** Supplied material **

-=-=-=-=-

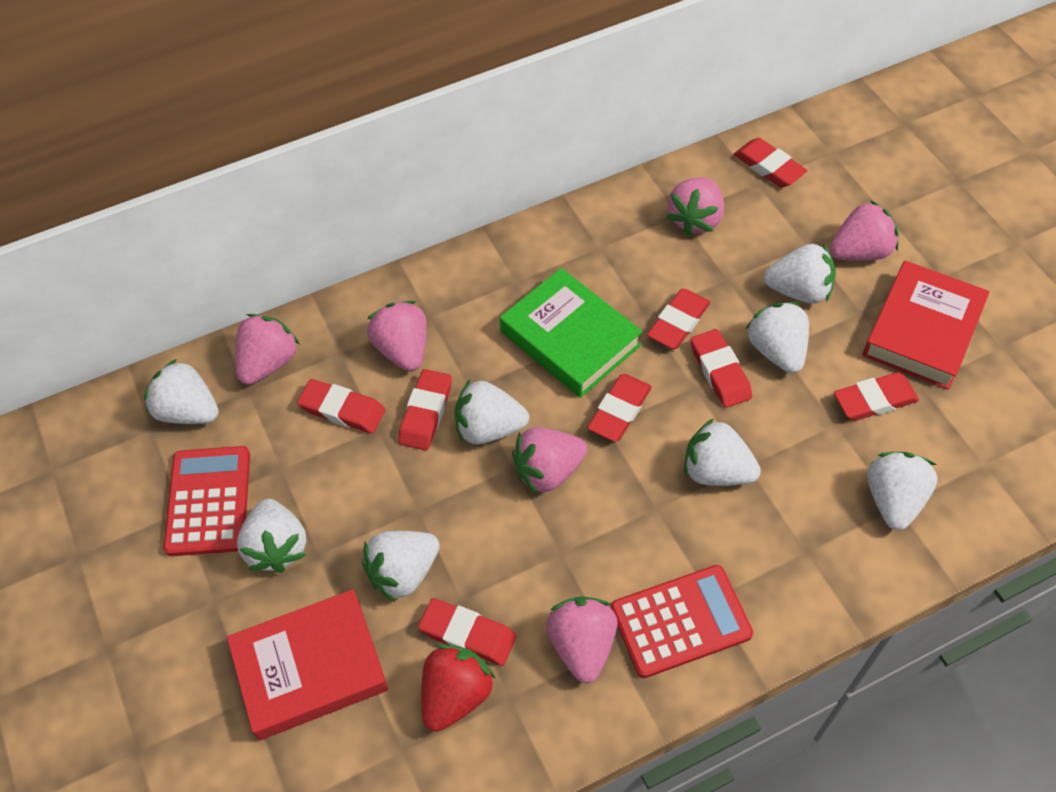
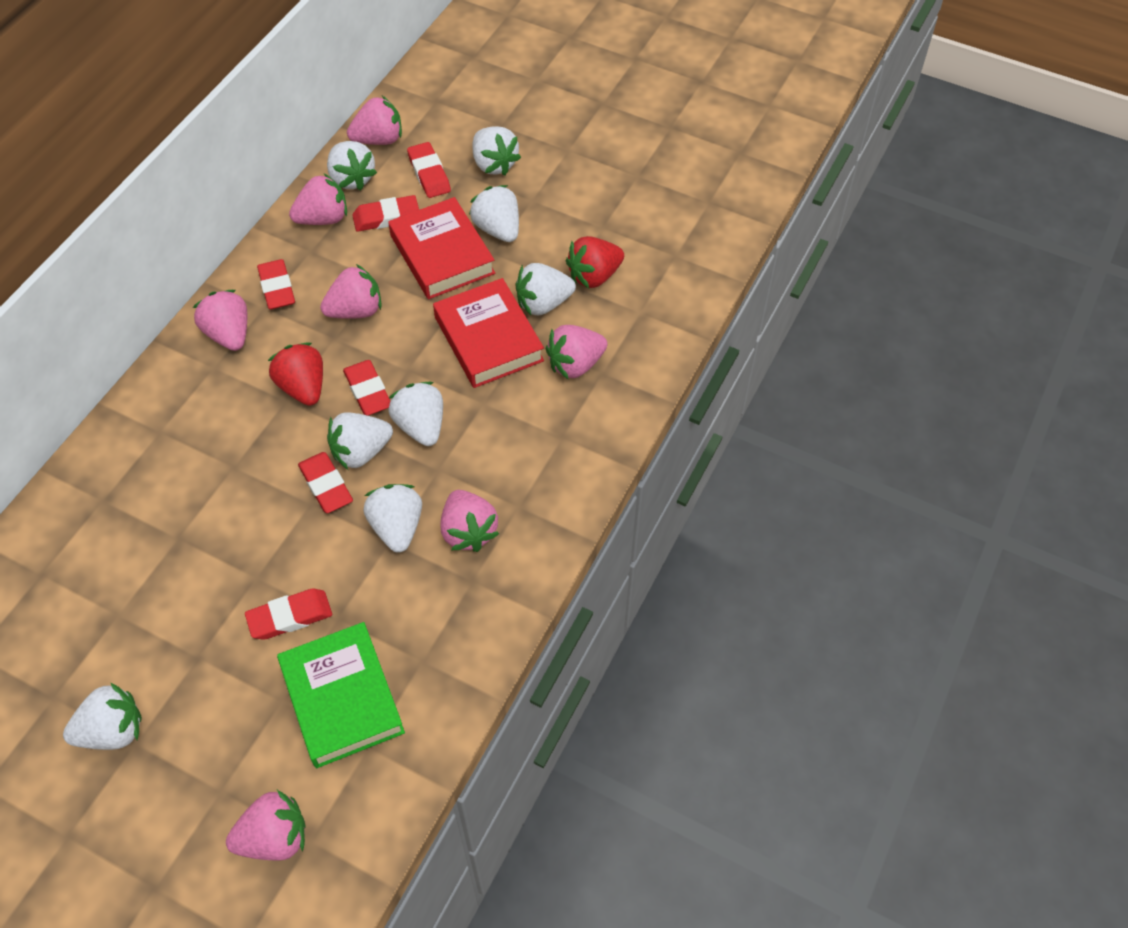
pink strawberry: 6 -> 7
red calculator: 2 -> 0
red eraser: 8 -> 6
red strawberry: 1 -> 2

-=-=-=-=-

** Try it **
Please copy out each line of the data in which the word "strawberry" occurs.

** Expected output **
pink strawberry: 6 -> 7
red strawberry: 1 -> 2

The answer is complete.